* _YOUR ASSIGNMENT_
Produce a word-for-word copy of the data that follows, excluding images.

*** DATA IN THIS EXERCISE Section Begins ***

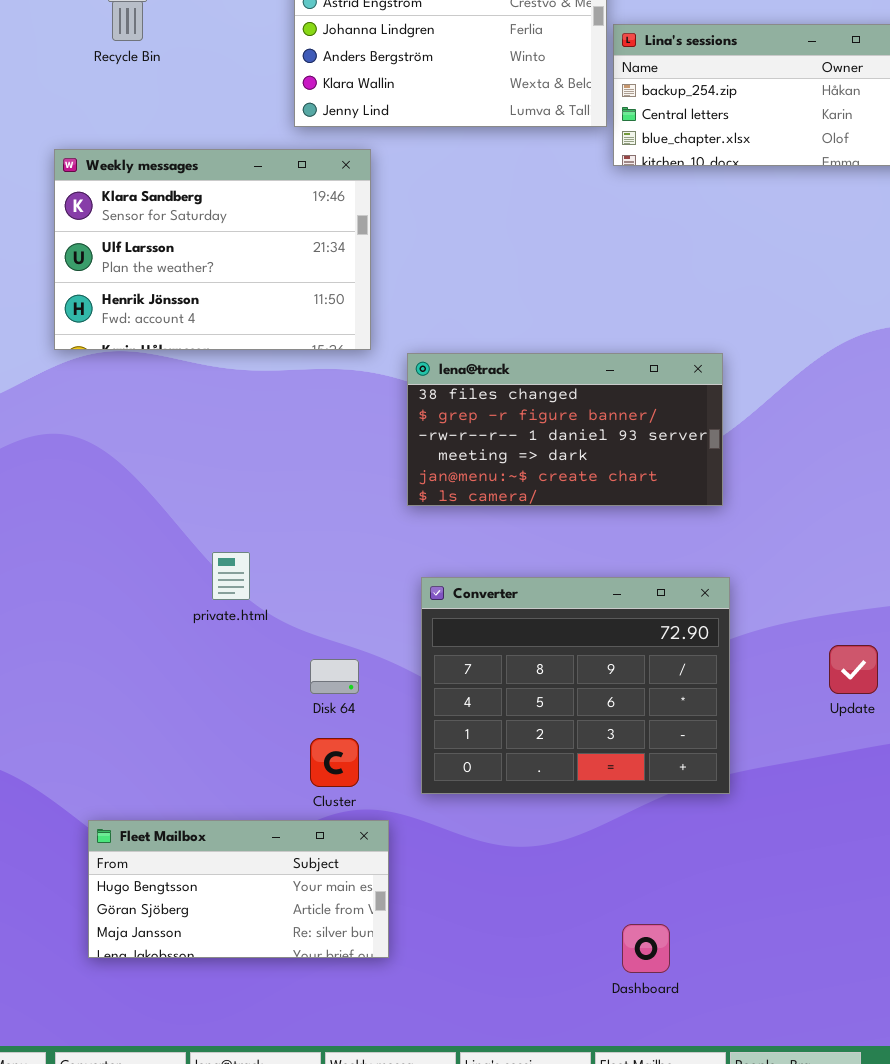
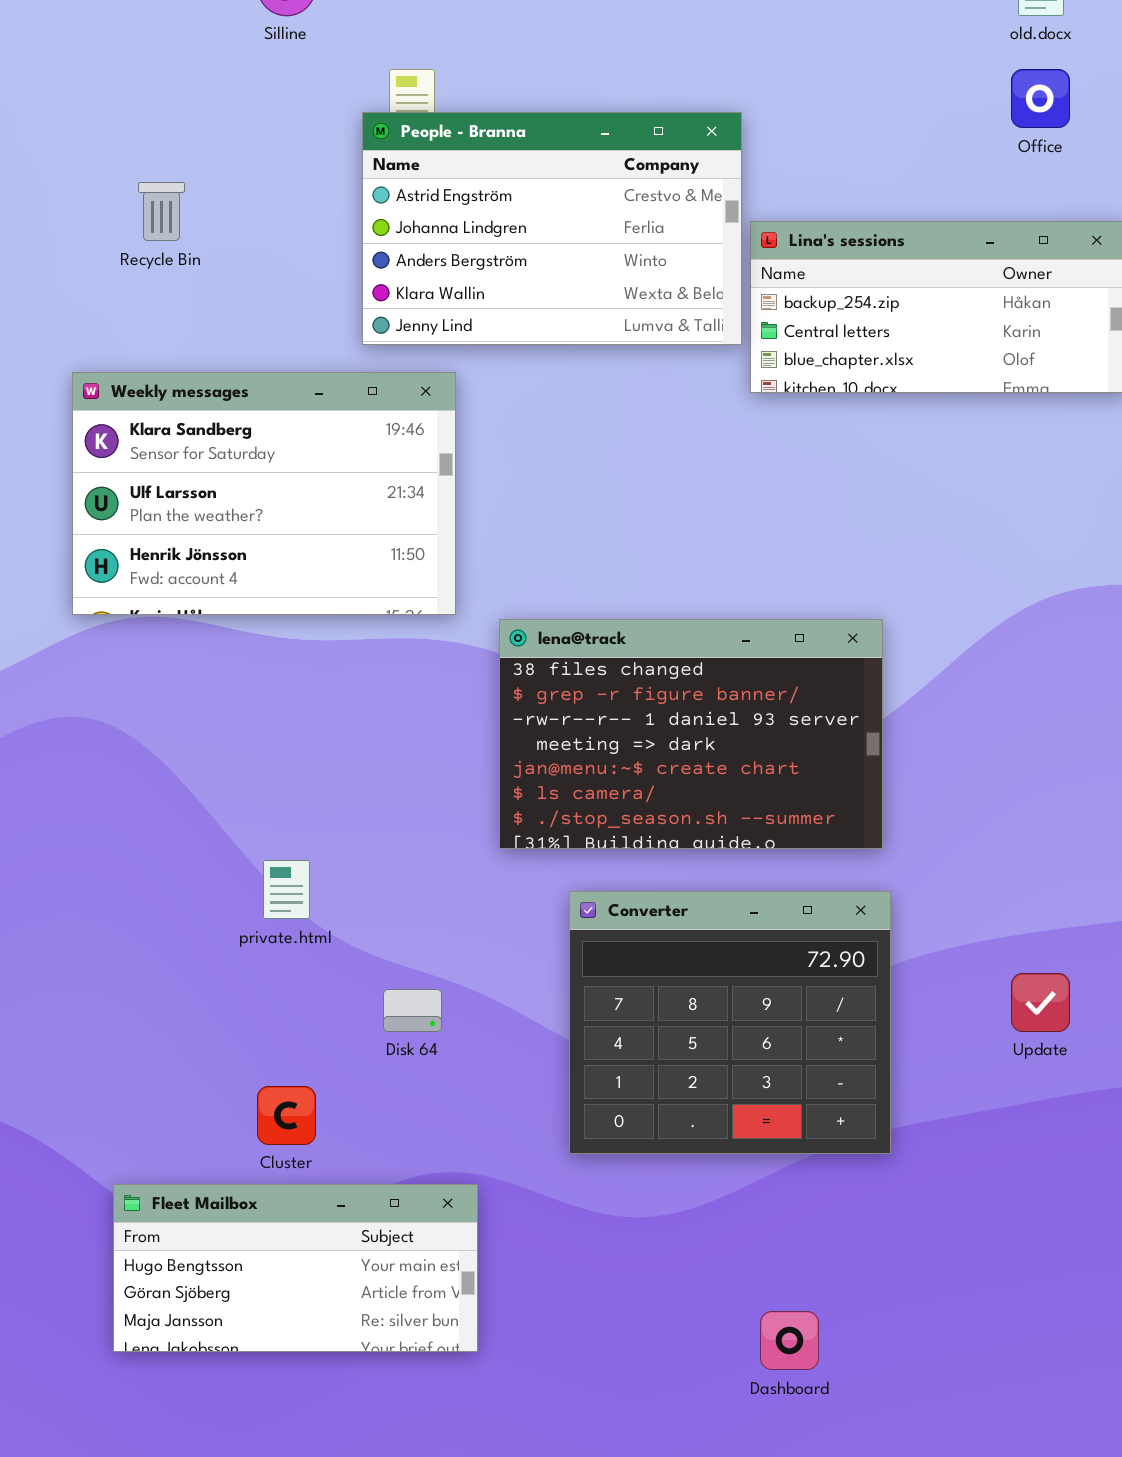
lena@track: [407,353,723,506] -> [499,619,883,849], resized
Converter: [421,577,730,794] -> [569,891,891,1154], resized
Cluster: [310,738,359,787] -> [257,1086,316,1145], moved

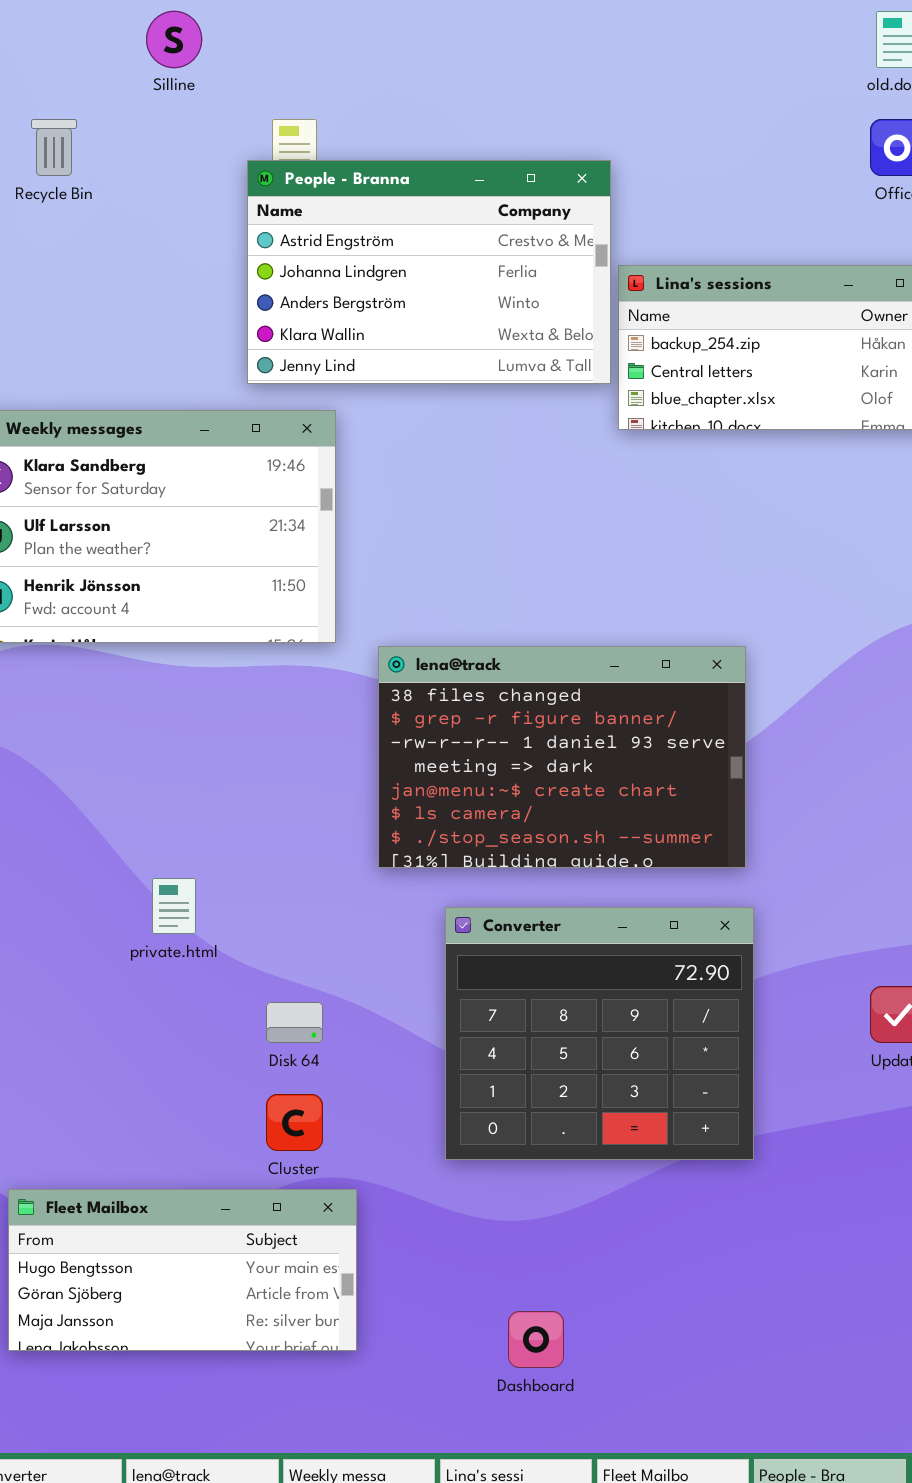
Recycle Bin: [138,182,185,241] -> [31,119,77,176], moved
Cluster: [257,1086,316,1145] -> [266,1094,323,1151], moved
Dashboard: [760,1311,819,1370] -> [508,1311,564,1368], moved

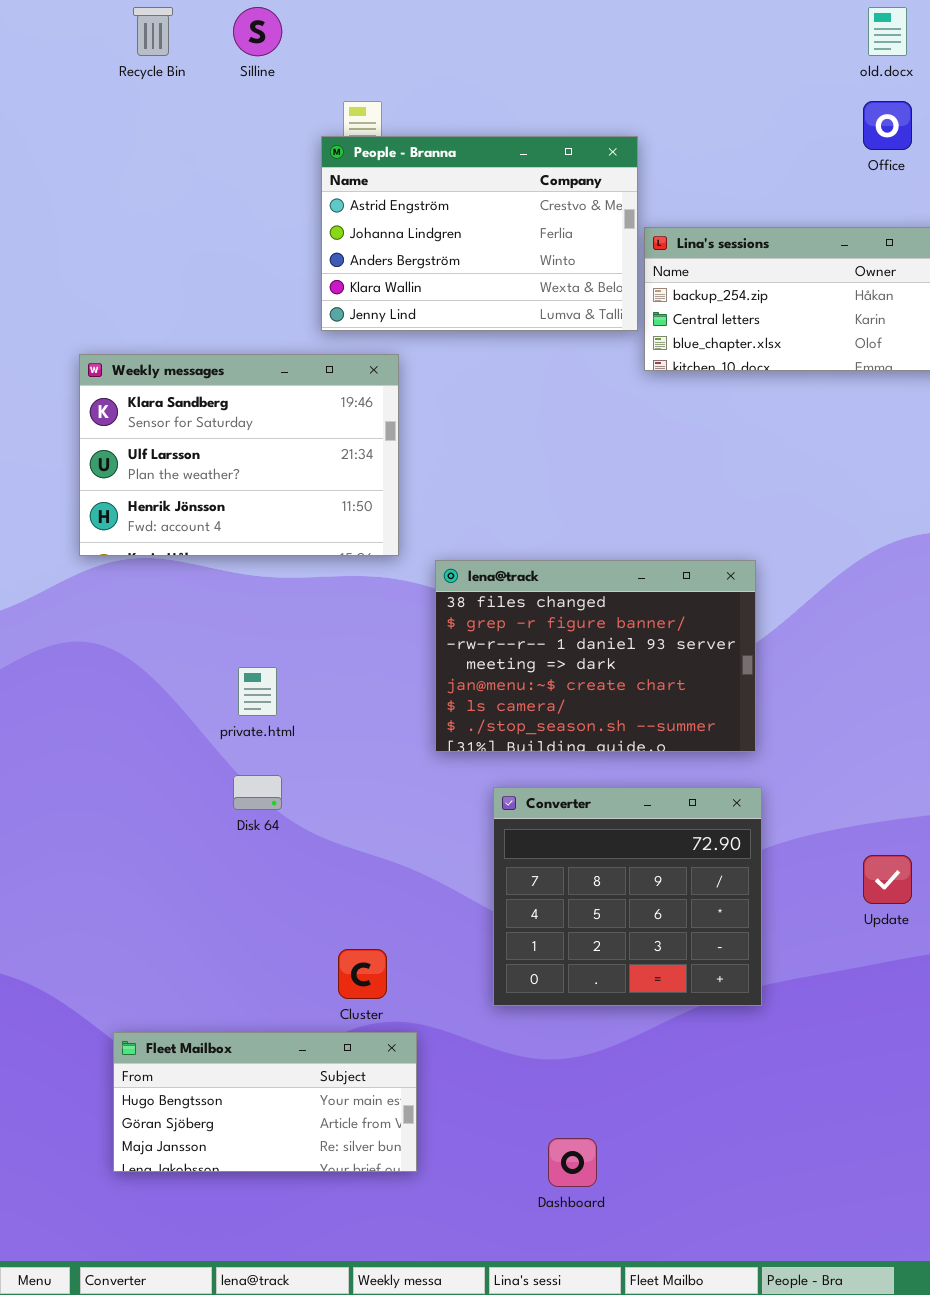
Recycle Bin: [31,119,77,176] -> [133,7,173,56], moved
private.html: [152,878,196,934] -> [238,667,277,716], moved
Disk 64: [266,1002,323,1043] -> [233,775,282,810], moved

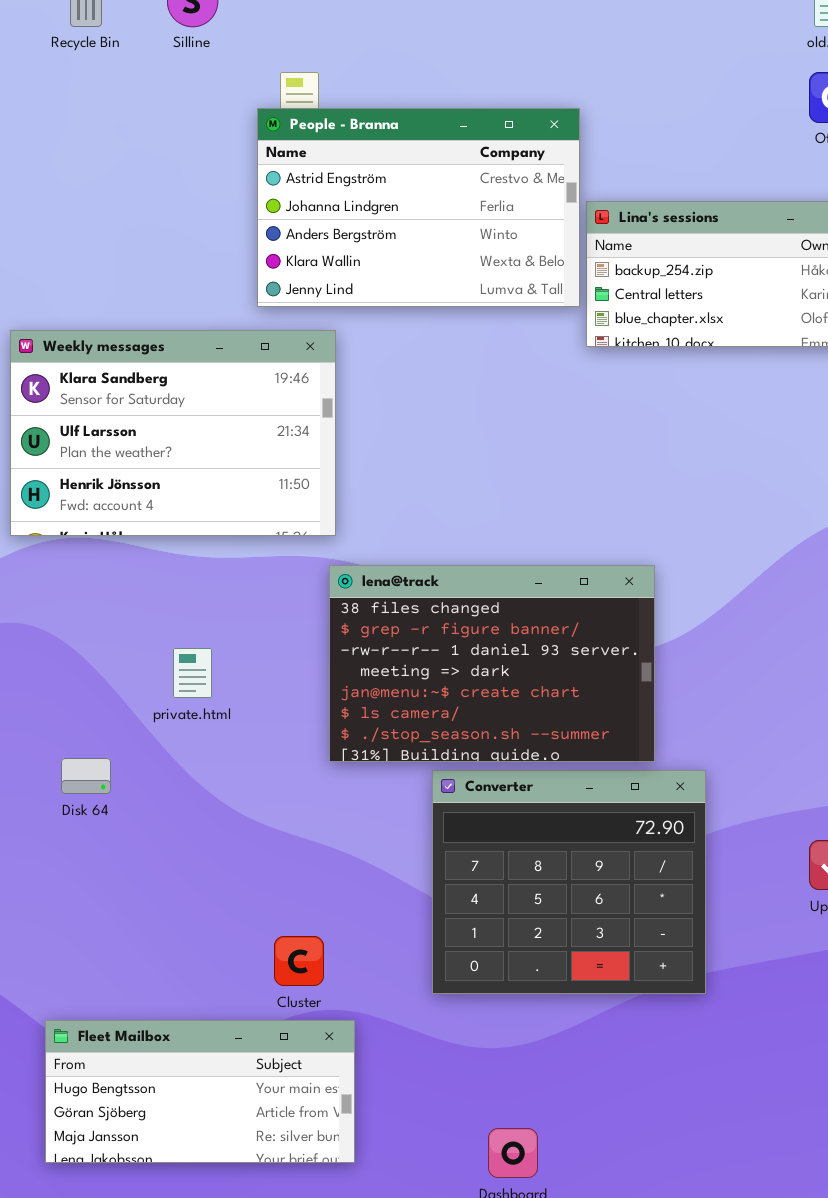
lena@track: [435,560,756,752] -> [329,565,655,762], moved
Disk 64: [233,775,282,810] -> [61,758,111,794], moved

*** DATA IN THIS EXERCISE Section Ends ***

* _ANSWER FOR THE TASK_
lena@track: [407,353,723,506] -> [499,619,883,849], resized
Converter: [421,577,730,794] -> [569,891,891,1154], resized
Cluster: [310,738,359,787] -> [257,1086,316,1145], moved

Recycle Bin: [138,182,185,241] -> [31,119,77,176], moved
Cluster: [257,1086,316,1145] -> [266,1094,323,1151], moved
Dashboard: [760,1311,819,1370] -> [508,1311,564,1368], moved

Recycle Bin: [31,119,77,176] -> [133,7,173,56], moved
private.html: [152,878,196,934] -> [238,667,277,716], moved
Disk 64: [266,1002,323,1043] -> [233,775,282,810], moved

lena@track: [435,560,756,752] -> [329,565,655,762], moved
Disk 64: [233,775,282,810] -> [61,758,111,794], moved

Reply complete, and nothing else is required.